:: TASK TO COMPLETE ::
Only the lines below, from the one with "change=recoloured; old=kostka do" through the one with "change=added; new=kostka do", are to be written out, exactly.

:: DATA IN THIS EXERCISE ::
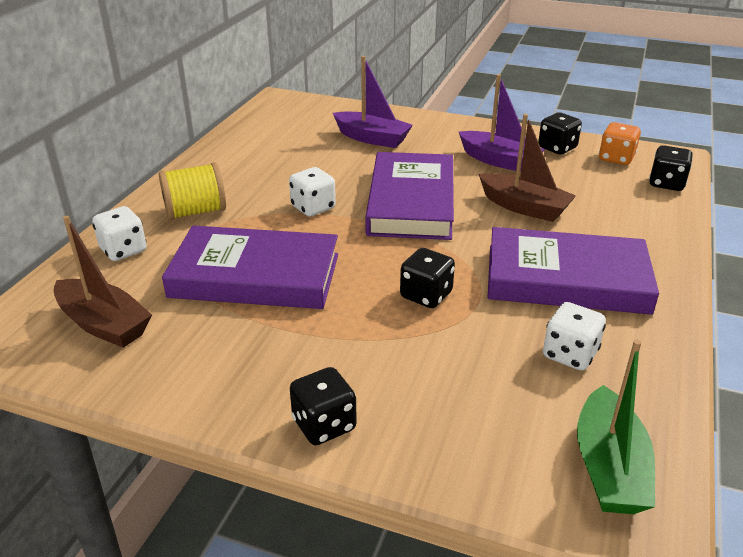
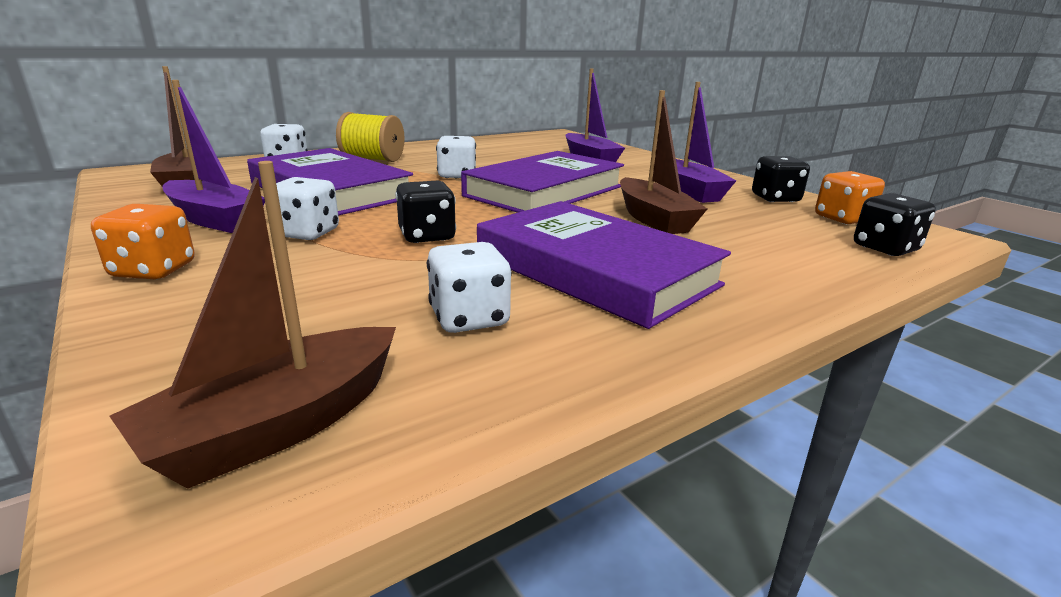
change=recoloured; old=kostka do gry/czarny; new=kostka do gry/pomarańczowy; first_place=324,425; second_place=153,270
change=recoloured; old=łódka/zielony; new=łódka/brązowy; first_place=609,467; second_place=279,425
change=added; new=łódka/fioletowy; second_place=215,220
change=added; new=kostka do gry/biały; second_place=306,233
==
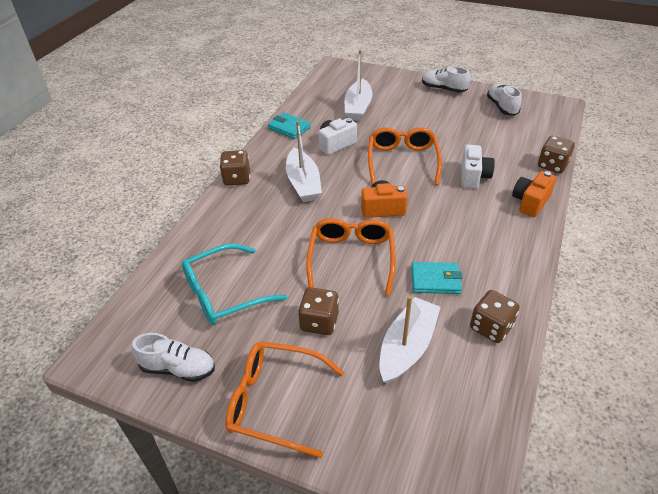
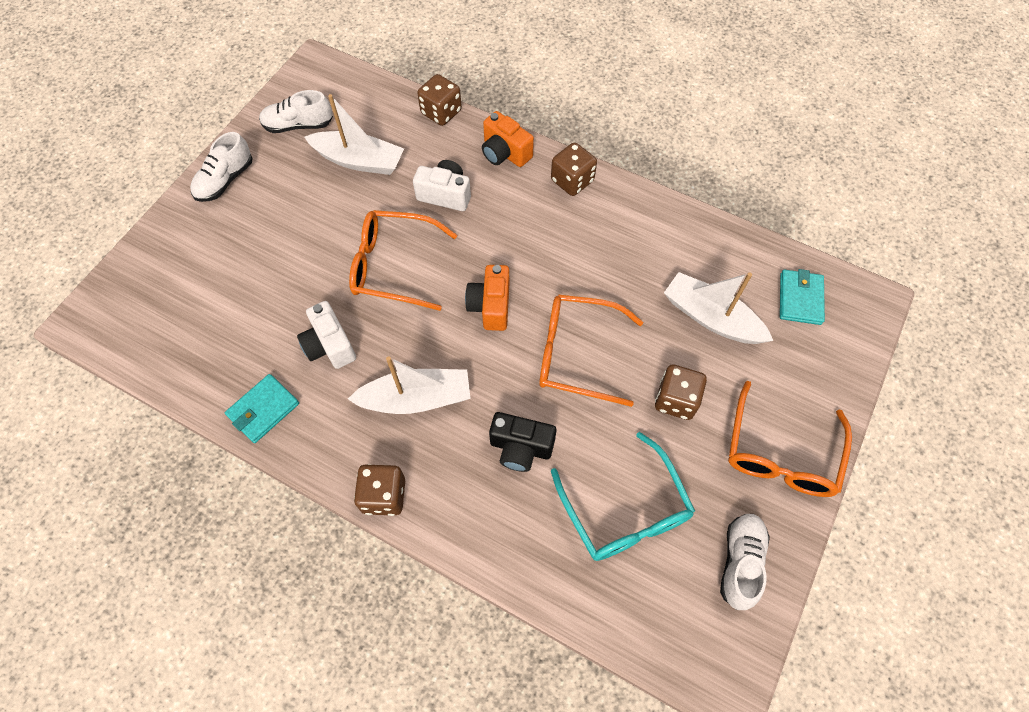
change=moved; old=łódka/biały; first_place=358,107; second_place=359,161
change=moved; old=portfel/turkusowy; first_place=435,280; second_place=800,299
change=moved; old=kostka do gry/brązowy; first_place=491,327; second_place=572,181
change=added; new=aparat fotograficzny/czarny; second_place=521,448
---
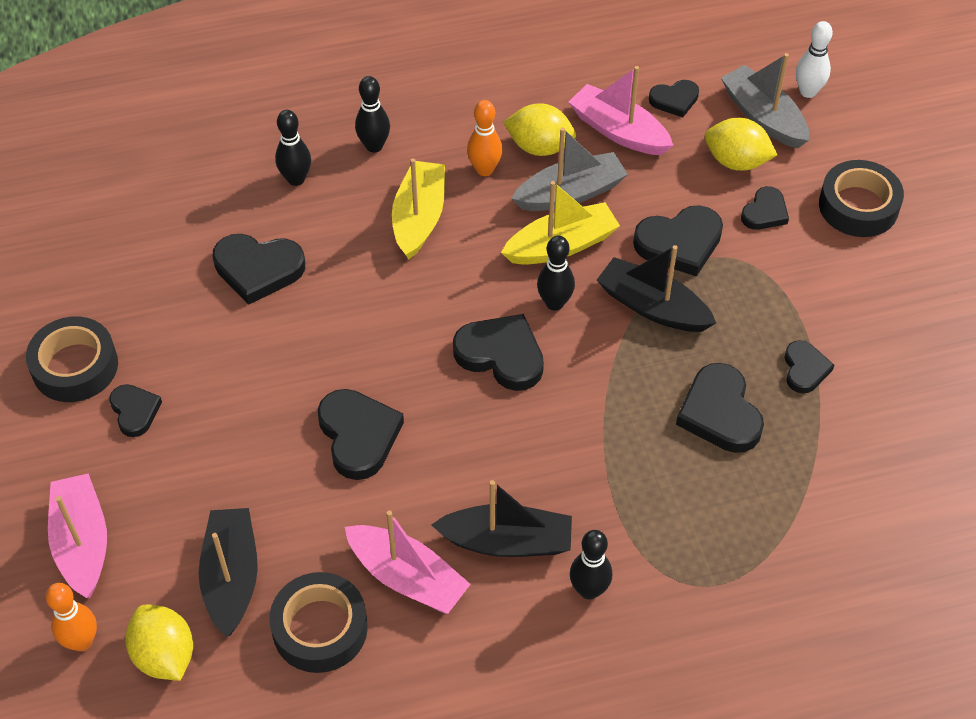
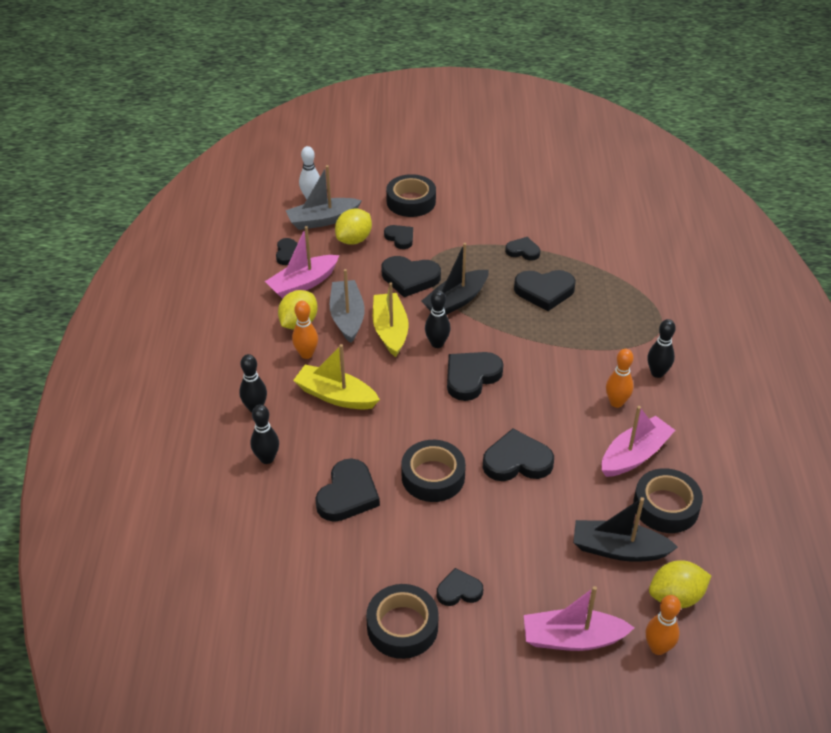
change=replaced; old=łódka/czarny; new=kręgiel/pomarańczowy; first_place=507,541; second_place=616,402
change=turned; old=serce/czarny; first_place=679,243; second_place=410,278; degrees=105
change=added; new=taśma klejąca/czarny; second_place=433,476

:: SOLUTION FOR THIS EXERCISE ::
change=recoloured; old=kostka do gry/czarny; new=kostka do gry/pomarańczowy; first_place=324,425; second_place=153,270
change=recoloured; old=łódka/zielony; new=łódka/brązowy; first_place=609,467; second_place=279,425
change=added; new=łódka/fioletowy; second_place=215,220
change=added; new=kostka do gry/biały; second_place=306,233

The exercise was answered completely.